[WORK TASK]
Write every entry out again, unchanged.
#### TASK INPUT
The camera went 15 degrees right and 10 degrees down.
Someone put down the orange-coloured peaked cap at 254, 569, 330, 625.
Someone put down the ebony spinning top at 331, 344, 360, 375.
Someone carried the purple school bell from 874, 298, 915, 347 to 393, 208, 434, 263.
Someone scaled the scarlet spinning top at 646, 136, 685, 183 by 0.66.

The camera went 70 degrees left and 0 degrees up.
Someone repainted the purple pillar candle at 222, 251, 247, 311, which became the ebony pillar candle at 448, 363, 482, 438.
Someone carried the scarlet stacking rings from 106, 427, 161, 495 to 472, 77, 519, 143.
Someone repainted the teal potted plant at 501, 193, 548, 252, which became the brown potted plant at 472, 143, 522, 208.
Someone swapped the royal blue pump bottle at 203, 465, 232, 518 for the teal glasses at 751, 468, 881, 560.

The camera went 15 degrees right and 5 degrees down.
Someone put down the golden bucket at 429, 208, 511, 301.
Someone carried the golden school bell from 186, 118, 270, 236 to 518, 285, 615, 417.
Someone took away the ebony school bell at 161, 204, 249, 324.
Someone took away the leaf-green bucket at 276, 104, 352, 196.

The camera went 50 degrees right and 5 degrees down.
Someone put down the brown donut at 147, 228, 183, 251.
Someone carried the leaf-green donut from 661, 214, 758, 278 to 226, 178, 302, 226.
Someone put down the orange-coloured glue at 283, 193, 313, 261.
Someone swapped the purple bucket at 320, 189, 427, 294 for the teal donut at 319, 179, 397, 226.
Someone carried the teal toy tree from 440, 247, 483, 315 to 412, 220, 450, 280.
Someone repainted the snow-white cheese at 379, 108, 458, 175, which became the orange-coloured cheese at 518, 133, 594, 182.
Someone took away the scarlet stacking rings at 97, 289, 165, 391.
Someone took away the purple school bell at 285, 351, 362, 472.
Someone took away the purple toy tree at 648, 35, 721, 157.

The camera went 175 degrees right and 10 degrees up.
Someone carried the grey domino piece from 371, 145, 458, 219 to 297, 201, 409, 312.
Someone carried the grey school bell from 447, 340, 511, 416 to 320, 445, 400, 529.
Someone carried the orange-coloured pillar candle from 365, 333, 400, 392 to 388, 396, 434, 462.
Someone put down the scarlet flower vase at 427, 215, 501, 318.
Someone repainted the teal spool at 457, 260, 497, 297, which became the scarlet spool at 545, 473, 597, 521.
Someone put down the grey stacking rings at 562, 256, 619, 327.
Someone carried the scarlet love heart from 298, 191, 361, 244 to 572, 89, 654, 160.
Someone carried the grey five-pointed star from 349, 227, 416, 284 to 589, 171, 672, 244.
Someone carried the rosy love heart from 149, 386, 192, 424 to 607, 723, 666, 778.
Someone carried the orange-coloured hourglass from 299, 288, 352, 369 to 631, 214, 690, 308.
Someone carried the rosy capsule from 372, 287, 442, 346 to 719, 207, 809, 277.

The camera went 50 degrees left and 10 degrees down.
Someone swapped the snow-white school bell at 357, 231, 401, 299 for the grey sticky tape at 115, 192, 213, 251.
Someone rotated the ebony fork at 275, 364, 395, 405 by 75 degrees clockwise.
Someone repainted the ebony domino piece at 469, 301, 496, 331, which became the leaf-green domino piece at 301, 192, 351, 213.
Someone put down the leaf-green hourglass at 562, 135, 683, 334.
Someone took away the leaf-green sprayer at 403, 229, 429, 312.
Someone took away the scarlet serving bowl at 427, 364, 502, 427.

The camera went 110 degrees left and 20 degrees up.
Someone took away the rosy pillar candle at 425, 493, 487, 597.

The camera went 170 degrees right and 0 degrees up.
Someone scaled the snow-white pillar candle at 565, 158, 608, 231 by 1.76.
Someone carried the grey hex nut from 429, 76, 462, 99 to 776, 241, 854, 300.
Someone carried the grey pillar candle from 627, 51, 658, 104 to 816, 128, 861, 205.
########
[TASK RESULT]
The camera went 15 degrees right and 10 degrees down.
Someone put down the orange-coloured peaked cap at 254, 569, 330, 625.
Someone put down the ebony spinning top at 331, 344, 360, 375.
Someone carried the purple school bell from 874, 298, 915, 347 to 393, 208, 434, 263.
Someone scaled the scarlet spinning top at 646, 136, 685, 183 by 0.66.

The camera went 70 degrees left and 0 degrees up.
Someone repainted the purple pillar candle at 222, 251, 247, 311, which became the ebony pillar candle at 448, 363, 482, 438.
Someone carried the scarlet stacking rings from 106, 427, 161, 495 to 472, 77, 519, 143.
Someone repainted the teal potted plant at 501, 193, 548, 252, which became the brown potted plant at 472, 143, 522, 208.
Someone swapped the royal blue pump bottle at 203, 465, 232, 518 for the teal glasses at 751, 468, 881, 560.

The camera went 15 degrees right and 5 degrees down.
Someone put down the golden bucket at 429, 208, 511, 301.
Someone carried the golden school bell from 186, 118, 270, 236 to 518, 285, 615, 417.
Someone took away the ebony school bell at 161, 204, 249, 324.
Someone took away the leaf-green bucket at 276, 104, 352, 196.

The camera went 50 degrees right and 5 degrees down.
Someone put down the brown donut at 147, 228, 183, 251.
Someone carried the leaf-green donut from 661, 214, 758, 278 to 226, 178, 302, 226.
Someone put down the orange-coloured glue at 283, 193, 313, 261.
Someone swapped the purple bucket at 320, 189, 427, 294 for the teal donut at 319, 179, 397, 226.
Someone carried the teal toy tree from 440, 247, 483, 315 to 412, 220, 450, 280.
Someone repainted the snow-white cheese at 379, 108, 458, 175, which became the orange-coloured cheese at 518, 133, 594, 182.
Someone took away the scarlet stacking rings at 97, 289, 165, 391.
Someone took away the purple school bell at 285, 351, 362, 472.
Someone took away the purple toy tree at 648, 35, 721, 157.

The camera went 175 degrees right and 10 degrees up.
Someone carried the grey domino piece from 371, 145, 458, 219 to 297, 201, 409, 312.
Someone carried the grey school bell from 447, 340, 511, 416 to 320, 445, 400, 529.
Someone carried the orange-coloured pillar candle from 365, 333, 400, 392 to 388, 396, 434, 462.
Someone put down the scarlet flower vase at 427, 215, 501, 318.
Someone repainted the teal spool at 457, 260, 497, 297, which became the scarlet spool at 545, 473, 597, 521.
Someone put down the grey stacking rings at 562, 256, 619, 327.
Someone carried the scarlet love heart from 298, 191, 361, 244 to 572, 89, 654, 160.
Someone carried the grey five-pointed star from 349, 227, 416, 284 to 589, 171, 672, 244.
Someone carried the rosy love heart from 149, 386, 192, 424 to 607, 723, 666, 778.
Someone carried the orange-coloured hourglass from 299, 288, 352, 369 to 631, 214, 690, 308.
Someone carried the rosy capsule from 372, 287, 442, 346 to 719, 207, 809, 277.

The camera went 50 degrees left and 10 degrees down.
Someone swapped the snow-white school bell at 357, 231, 401, 299 for the grey sticky tape at 115, 192, 213, 251.
Someone rotated the ebony fork at 275, 364, 395, 405 by 75 degrees clockwise.
Someone repainted the ebony domino piece at 469, 301, 496, 331, which became the leaf-green domino piece at 301, 192, 351, 213.
Someone put down the leaf-green hourglass at 562, 135, 683, 334.
Someone took away the leaf-green sprayer at 403, 229, 429, 312.
Someone took away the scarlet serving bowl at 427, 364, 502, 427.

The camera went 110 degrees left and 20 degrees up.
Someone took away the rosy pillar candle at 425, 493, 487, 597.

The camera went 170 degrees right and 0 degrees up.
Someone scaled the snow-white pillar candle at 565, 158, 608, 231 by 1.76.
Someone carried the grey hex nut from 429, 76, 462, 99 to 776, 241, 854, 300.
Someone carried the grey pillar candle from 627, 51, 658, 104 to 816, 128, 861, 205.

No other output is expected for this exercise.